### EXERCISE DETAILS
From the line containing "(404, 86) = (456, 73): yellow cheese -> none" down to the line containing "camera: 50 degrees left, 5 degrees down" in the records below, reproduce every line exactly, ends included, and omit all others.

-- RECORDS PROVIDED follows --

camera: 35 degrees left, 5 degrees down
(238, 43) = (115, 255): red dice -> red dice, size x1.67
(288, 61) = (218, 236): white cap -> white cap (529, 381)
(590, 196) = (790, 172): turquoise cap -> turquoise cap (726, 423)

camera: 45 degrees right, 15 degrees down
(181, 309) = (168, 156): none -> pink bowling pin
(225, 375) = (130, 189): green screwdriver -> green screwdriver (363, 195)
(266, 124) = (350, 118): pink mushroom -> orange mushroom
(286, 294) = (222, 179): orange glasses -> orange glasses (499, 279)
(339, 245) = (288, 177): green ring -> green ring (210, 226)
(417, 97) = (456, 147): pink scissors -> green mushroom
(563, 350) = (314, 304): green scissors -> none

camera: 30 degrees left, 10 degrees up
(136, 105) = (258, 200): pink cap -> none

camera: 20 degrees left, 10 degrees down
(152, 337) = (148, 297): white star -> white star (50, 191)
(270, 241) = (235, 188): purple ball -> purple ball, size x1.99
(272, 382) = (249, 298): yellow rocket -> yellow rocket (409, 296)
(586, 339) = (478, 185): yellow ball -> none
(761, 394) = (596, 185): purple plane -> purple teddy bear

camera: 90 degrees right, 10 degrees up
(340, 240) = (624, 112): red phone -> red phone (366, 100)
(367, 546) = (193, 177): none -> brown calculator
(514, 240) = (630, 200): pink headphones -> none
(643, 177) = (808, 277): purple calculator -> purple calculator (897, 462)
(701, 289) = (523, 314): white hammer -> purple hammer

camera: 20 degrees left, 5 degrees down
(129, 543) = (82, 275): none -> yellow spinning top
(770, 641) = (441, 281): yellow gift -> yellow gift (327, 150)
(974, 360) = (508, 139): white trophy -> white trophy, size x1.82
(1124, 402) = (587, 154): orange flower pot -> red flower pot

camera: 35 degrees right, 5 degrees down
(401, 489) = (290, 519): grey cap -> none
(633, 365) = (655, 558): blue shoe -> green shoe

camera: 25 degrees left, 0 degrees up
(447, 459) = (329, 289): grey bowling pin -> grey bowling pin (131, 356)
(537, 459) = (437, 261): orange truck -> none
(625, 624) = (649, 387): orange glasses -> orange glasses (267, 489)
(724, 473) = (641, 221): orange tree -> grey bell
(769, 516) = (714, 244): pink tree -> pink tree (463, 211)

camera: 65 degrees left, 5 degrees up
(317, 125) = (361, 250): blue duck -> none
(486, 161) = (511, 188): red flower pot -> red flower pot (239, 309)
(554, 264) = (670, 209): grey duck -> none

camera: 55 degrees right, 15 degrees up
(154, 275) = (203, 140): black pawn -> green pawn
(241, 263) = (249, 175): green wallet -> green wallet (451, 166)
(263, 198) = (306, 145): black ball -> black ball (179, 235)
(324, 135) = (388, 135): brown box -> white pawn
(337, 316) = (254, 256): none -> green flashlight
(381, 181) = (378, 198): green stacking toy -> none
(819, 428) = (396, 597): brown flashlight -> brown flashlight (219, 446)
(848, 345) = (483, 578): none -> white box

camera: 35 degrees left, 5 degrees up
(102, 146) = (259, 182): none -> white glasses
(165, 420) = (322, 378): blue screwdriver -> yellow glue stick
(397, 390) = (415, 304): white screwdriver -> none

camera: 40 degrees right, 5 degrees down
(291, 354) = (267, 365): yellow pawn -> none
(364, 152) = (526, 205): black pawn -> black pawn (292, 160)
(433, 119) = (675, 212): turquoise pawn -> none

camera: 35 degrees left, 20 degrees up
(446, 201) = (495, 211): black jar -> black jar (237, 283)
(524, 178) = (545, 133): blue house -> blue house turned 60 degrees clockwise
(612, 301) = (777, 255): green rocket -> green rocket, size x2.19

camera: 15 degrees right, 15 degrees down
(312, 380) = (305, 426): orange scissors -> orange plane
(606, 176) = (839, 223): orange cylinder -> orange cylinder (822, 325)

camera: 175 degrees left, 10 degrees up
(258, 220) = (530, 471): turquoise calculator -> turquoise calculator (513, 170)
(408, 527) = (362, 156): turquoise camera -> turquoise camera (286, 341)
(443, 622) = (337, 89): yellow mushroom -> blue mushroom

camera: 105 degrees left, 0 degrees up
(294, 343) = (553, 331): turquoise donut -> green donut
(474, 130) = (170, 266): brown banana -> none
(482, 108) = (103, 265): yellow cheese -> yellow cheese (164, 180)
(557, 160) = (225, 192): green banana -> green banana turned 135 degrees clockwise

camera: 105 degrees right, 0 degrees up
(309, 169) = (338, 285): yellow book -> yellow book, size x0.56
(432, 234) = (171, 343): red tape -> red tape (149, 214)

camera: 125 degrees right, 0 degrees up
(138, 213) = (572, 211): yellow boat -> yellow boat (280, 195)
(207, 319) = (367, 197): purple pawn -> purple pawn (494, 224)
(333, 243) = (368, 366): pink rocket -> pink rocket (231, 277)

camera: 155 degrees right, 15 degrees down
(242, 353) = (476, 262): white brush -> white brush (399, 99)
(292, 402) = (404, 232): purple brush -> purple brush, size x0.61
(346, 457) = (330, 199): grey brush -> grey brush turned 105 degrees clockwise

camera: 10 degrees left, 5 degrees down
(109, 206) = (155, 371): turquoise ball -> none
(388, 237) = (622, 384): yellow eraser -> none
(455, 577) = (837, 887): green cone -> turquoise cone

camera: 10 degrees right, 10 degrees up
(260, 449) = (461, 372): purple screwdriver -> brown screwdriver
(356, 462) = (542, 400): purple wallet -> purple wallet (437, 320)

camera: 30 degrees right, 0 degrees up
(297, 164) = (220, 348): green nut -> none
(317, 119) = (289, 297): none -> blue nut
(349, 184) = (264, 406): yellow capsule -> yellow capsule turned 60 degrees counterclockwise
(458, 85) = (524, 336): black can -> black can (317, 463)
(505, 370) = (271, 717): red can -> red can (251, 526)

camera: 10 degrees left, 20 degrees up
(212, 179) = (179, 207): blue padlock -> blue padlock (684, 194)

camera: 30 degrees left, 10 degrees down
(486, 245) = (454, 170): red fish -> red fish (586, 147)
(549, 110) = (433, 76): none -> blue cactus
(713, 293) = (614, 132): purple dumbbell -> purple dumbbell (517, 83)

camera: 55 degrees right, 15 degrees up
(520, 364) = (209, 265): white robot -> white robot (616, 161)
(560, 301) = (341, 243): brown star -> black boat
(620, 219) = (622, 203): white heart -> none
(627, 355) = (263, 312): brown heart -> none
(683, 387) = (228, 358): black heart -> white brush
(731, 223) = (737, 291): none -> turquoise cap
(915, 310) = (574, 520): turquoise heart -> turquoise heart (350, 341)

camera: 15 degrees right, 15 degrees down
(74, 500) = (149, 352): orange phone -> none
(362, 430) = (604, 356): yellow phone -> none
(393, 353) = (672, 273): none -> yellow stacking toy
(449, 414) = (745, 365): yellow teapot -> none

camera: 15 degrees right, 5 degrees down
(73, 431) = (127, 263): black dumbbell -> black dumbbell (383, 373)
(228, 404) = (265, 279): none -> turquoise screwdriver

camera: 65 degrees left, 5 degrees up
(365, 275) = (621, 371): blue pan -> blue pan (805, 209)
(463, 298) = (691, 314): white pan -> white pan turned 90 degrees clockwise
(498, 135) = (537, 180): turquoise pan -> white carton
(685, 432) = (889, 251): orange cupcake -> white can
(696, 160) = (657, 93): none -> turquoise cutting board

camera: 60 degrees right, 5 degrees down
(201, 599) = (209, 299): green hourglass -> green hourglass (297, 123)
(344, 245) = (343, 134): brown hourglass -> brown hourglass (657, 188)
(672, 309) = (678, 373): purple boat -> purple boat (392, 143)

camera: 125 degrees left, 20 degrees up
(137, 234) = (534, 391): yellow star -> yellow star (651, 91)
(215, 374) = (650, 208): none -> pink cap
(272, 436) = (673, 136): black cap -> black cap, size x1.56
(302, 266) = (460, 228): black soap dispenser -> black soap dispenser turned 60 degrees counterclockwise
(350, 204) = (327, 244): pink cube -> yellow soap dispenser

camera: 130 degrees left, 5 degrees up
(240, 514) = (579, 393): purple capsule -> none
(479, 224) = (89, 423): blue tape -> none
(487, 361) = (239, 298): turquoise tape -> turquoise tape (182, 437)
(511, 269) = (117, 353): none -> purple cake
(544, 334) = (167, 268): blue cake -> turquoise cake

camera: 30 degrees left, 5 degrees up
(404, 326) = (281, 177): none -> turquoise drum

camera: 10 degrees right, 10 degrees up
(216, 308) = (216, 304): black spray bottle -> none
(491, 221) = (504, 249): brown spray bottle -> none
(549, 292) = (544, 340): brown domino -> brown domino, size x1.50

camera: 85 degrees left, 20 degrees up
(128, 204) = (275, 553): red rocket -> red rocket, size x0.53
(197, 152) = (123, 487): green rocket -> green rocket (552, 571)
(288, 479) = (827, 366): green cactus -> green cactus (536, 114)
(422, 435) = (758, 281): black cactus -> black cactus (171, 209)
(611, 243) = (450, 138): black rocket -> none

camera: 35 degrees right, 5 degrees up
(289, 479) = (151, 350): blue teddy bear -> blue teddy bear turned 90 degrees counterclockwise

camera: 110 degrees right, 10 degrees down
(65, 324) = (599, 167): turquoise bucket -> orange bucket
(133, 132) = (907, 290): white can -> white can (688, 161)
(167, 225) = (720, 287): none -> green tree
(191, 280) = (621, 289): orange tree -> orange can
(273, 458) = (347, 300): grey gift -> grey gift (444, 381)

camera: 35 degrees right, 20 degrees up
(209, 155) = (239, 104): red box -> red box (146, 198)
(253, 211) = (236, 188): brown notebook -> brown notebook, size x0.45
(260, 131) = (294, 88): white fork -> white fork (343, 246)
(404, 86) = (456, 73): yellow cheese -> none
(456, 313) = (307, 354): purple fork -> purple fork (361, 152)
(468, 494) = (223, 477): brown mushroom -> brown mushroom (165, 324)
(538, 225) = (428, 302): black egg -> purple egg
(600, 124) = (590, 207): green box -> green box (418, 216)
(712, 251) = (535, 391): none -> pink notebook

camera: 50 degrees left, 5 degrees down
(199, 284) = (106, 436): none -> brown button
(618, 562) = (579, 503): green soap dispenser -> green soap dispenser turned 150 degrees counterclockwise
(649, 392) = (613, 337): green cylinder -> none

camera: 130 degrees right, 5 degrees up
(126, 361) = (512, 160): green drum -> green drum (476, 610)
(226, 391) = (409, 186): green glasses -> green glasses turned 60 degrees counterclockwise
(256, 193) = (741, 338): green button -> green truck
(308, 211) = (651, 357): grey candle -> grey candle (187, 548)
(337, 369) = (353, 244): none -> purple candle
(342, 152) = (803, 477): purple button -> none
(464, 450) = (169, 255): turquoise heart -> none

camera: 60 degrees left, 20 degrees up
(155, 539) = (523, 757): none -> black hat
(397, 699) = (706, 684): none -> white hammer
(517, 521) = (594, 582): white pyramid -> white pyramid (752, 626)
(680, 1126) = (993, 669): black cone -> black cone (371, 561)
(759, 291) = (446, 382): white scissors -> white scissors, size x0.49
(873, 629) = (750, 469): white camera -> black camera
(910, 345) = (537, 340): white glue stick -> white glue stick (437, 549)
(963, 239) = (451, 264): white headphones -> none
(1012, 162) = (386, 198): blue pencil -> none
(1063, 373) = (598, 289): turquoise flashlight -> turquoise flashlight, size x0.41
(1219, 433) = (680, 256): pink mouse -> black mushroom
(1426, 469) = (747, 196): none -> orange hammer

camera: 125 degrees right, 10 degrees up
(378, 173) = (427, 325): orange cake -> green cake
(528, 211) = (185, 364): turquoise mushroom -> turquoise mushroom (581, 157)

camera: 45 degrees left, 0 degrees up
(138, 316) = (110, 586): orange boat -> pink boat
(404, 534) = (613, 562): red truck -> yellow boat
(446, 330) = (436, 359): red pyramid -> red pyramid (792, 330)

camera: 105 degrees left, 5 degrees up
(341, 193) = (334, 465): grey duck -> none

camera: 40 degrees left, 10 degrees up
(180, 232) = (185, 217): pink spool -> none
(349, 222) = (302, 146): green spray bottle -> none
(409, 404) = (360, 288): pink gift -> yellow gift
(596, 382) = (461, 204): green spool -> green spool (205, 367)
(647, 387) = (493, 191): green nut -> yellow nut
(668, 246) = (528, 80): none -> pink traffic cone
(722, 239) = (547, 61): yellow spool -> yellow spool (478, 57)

-- RECORDS PROVIDED concluded --

### ANSWER FOR THIS EXERCISE
(404, 86) = (456, 73): yellow cheese -> none
(456, 313) = (307, 354): purple fork -> purple fork (361, 152)
(468, 494) = (223, 477): brown mushroom -> brown mushroom (165, 324)
(538, 225) = (428, 302): black egg -> purple egg
(600, 124) = (590, 207): green box -> green box (418, 216)
(712, 251) = (535, 391): none -> pink notebook

camera: 50 degrees left, 5 degrees down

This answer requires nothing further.